Restate all of the entries exactly, dropping any pictures they hold.

'''

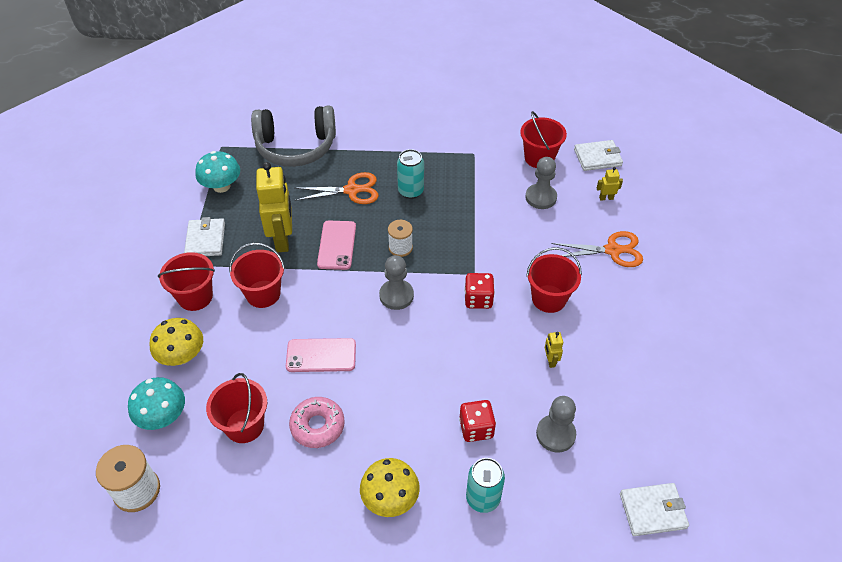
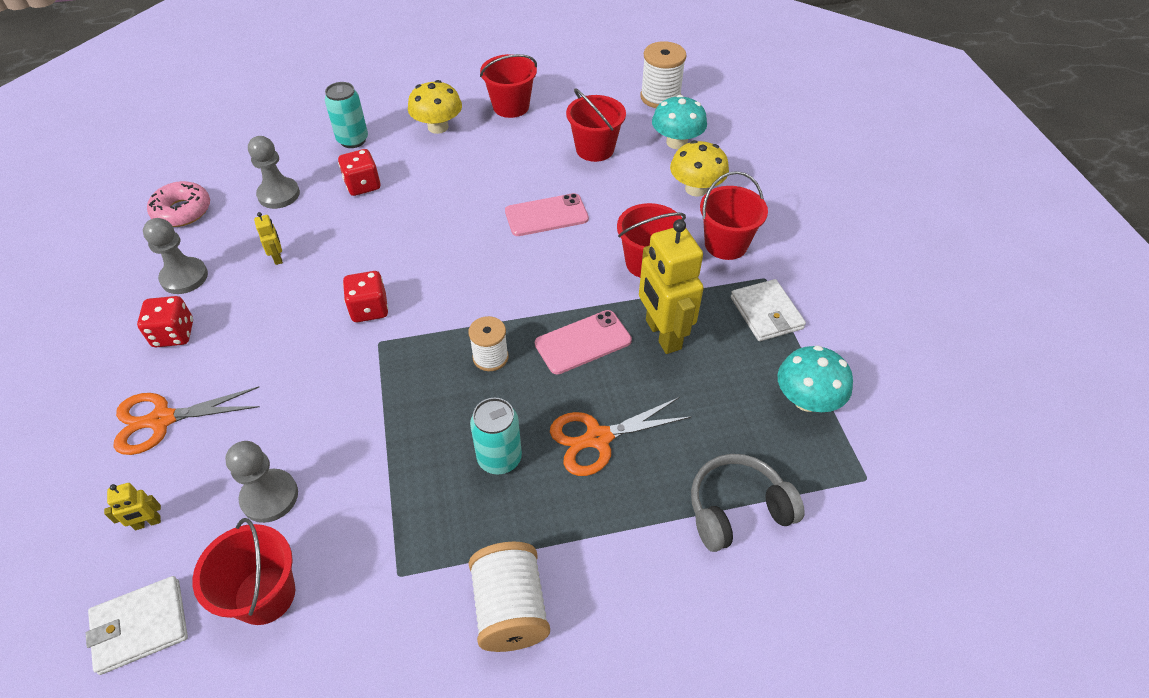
camera: 165 degrees right, 0 degrees up
(296, 147) = (737, 509): grey headphones -> grey headphones, size x0.65
(317, 426) = (524, 160): pink donut -> pink donut (182, 211)
(336, 245) = (583, 342): pink phone -> pink phone turned 75 degrees clockwise
(396, 295) = (478, 293): grey pawn -> grey pawn (184, 277)
(422, 132) = (510, 608): none -> white spool
(549, 298) = (272, 328): red bucket -> red bucket (511, 106)
(620, 308) = (174, 334): none -> red dice
(652, 511) = (192, 157): white wallet -> none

'''

**Response:**
camera: 165 degrees right, 0 degrees up
(296, 147) = (737, 509): grey headphones -> grey headphones, size x0.65
(317, 426) = (524, 160): pink donut -> pink donut (182, 211)
(336, 245) = (583, 342): pink phone -> pink phone turned 75 degrees clockwise
(396, 295) = (478, 293): grey pawn -> grey pawn (184, 277)
(422, 132) = (510, 608): none -> white spool
(549, 298) = (272, 328): red bucket -> red bucket (511, 106)
(620, 308) = (174, 334): none -> red dice
(652, 511) = (192, 157): white wallet -> none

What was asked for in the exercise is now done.